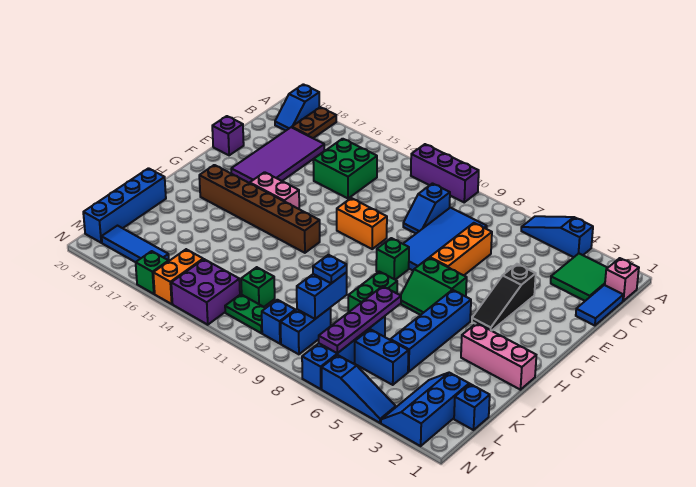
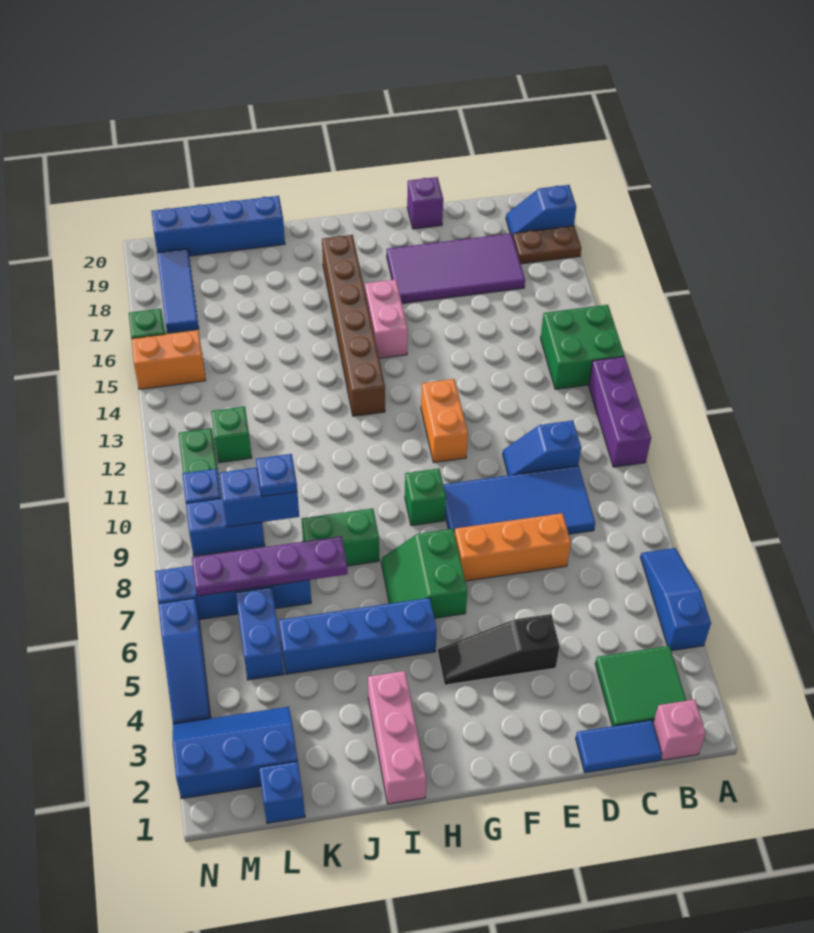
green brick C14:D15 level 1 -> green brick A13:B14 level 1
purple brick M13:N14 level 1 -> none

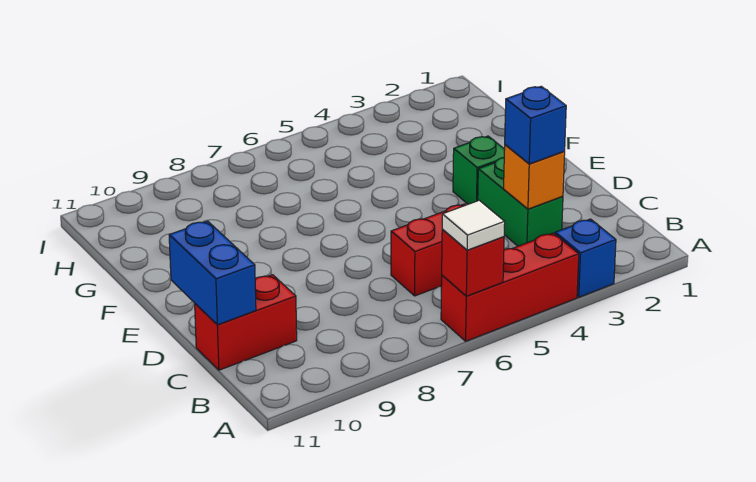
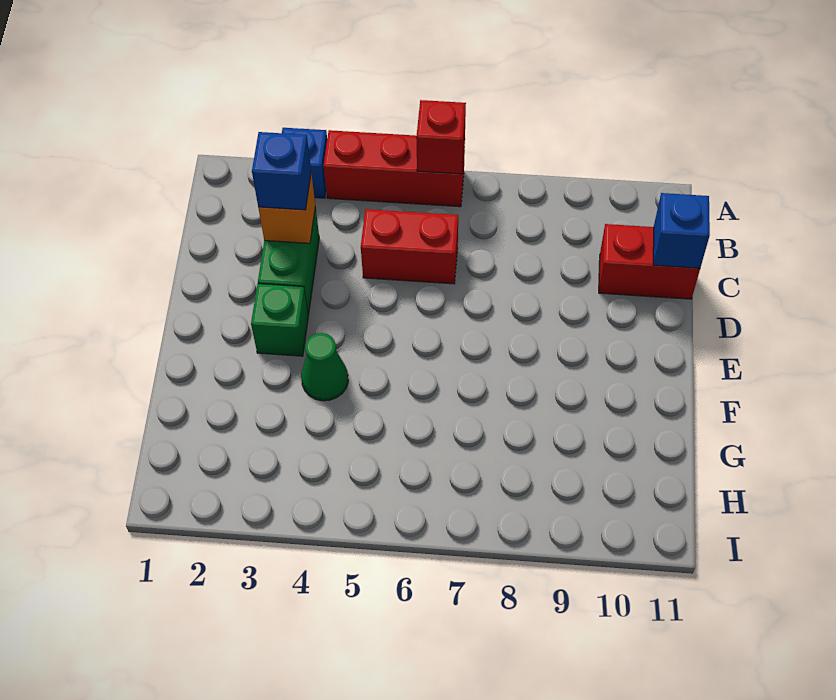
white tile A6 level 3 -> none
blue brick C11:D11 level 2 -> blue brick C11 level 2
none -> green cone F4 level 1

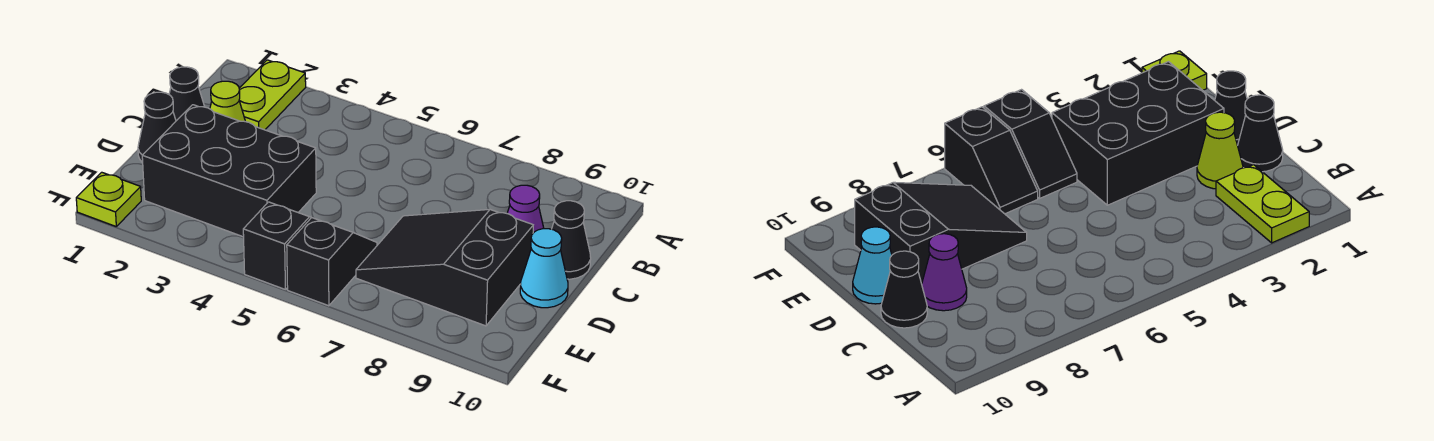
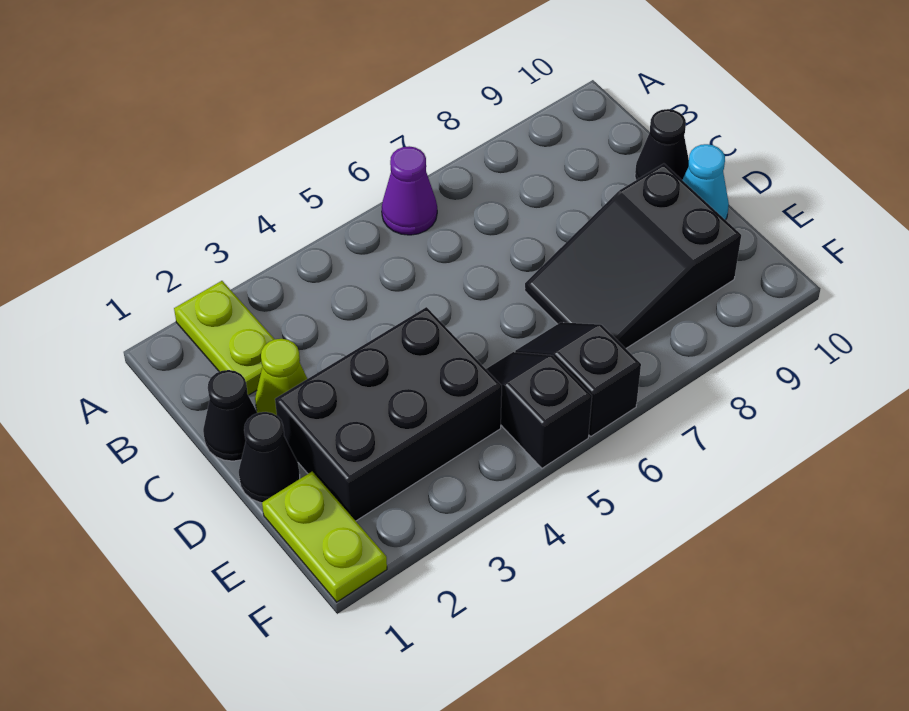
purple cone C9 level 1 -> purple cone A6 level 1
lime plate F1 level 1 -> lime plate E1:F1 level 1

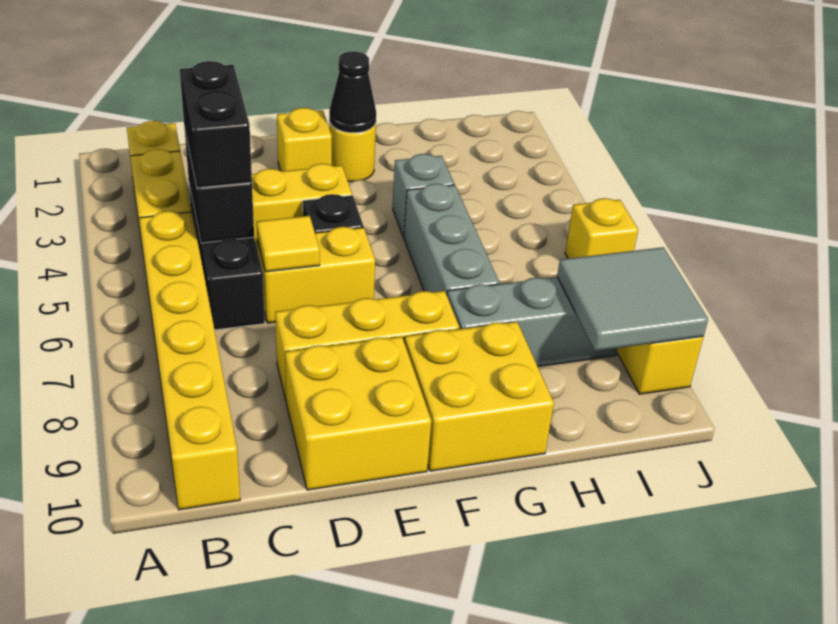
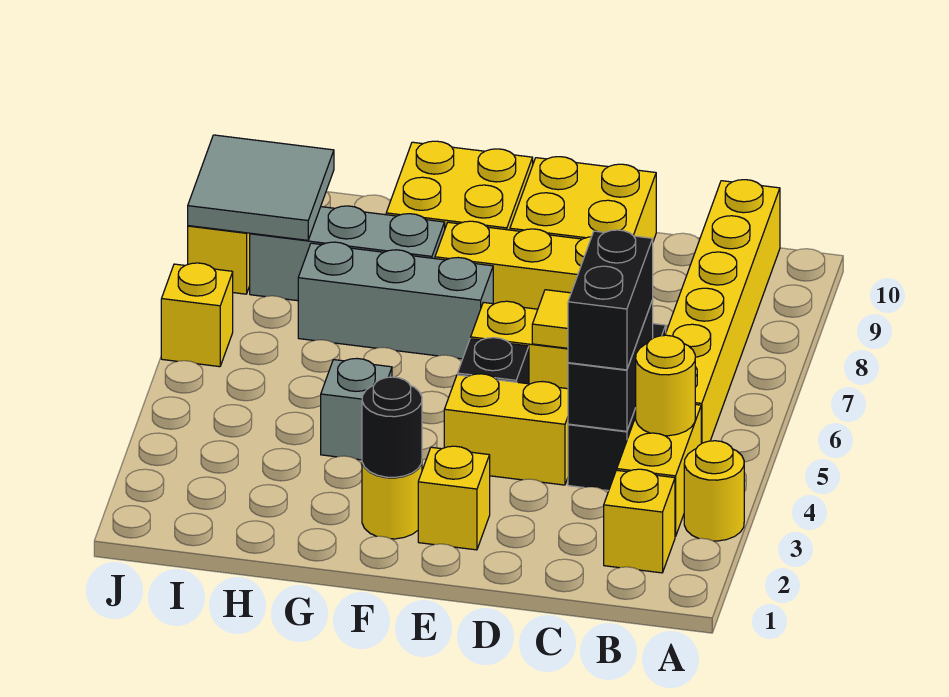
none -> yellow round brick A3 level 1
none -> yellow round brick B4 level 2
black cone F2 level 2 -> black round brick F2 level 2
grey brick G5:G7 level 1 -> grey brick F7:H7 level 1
□ □ □ □ □
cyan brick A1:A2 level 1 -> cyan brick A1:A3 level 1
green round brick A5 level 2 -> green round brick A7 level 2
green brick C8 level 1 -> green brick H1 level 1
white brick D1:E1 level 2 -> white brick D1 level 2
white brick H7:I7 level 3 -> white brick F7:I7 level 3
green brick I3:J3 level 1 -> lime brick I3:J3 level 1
□ □ □ □ □
ACTIVITY |
Line for line, output the entries above from the line with "green brick C14:D15" to the line with "grey brick G5:G7", both included, and nothing more. Skip pictures.

RESPONSE AREA |
green brick C14:D15 level 1 -> green brick A13:B14 level 1
purple brick M13:N14 level 1 -> none

white tile A6 level 3 -> none
blue brick C11:D11 level 2 -> blue brick C11 level 2
none -> green cone F4 level 1

purple cone C9 level 1 -> purple cone A6 level 1
lime plate F1 level 1 -> lime plate E1:F1 level 1

none -> yellow round brick A3 level 1
none -> yellow round brick B4 level 2
black cone F2 level 2 -> black round brick F2 level 2
grey brick G5:G7 level 1 -> grey brick F7:H7 level 1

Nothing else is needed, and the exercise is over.